»»

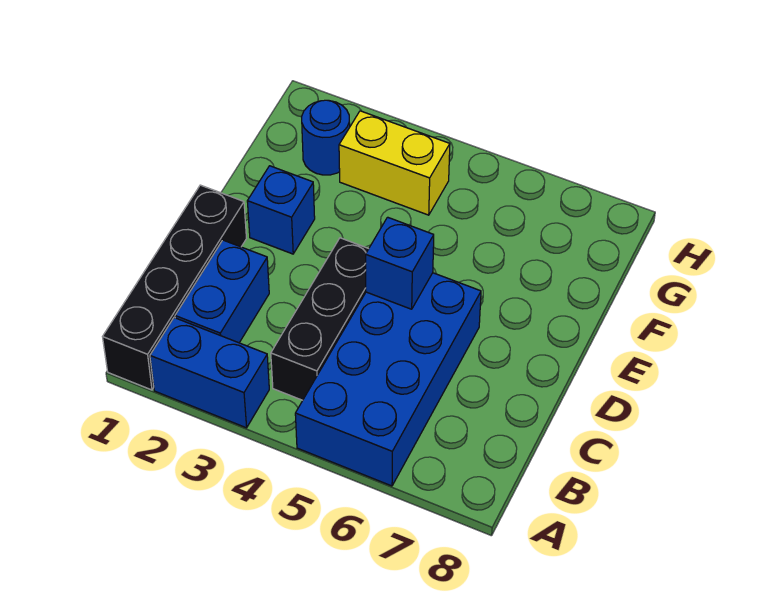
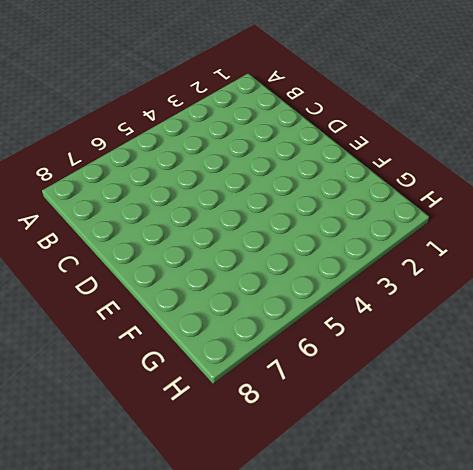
none -> black brick A1:D1 level 1
none -> blue brick A2:A3 level 1

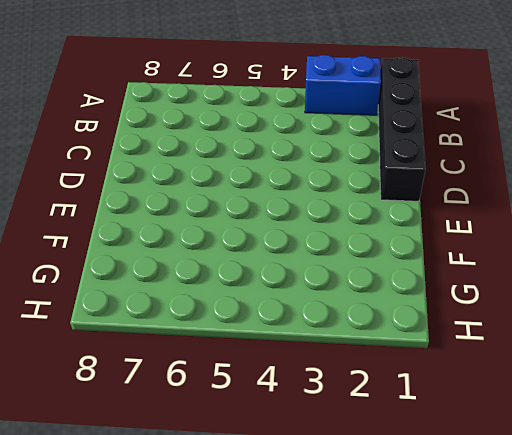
none -> blue brick A5:D6 level 1
none -> blue brick B2:C2 level 1

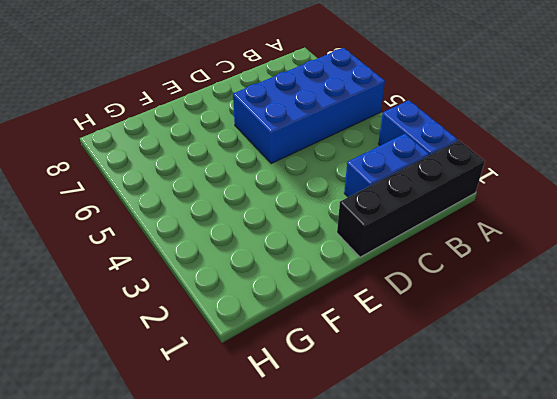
none -> black brick B4:D4 level 1
none -> blue brick E2 level 1

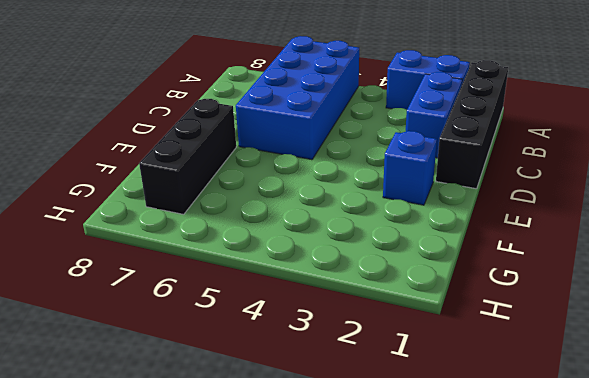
black brick E7:G7 level 1 -> black brick B4:D4 level 1
none -> blue round brick G2 level 1
none -> yellow brick G3:G4 level 1

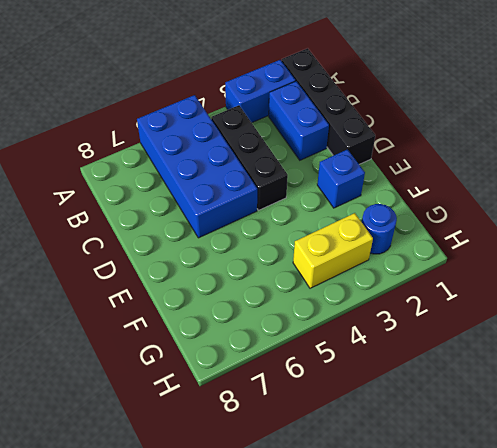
none -> blue brick D5 level 2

««

* [AIM OF THE TASK]:
Return each line of the material above in which the string "black" appears.

* [RESPONSE FOR THIS EXERCISE]:
none -> black brick A1:D1 level 1
none -> black brick B4:D4 level 1
black brick E7:G7 level 1 -> black brick B4:D4 level 1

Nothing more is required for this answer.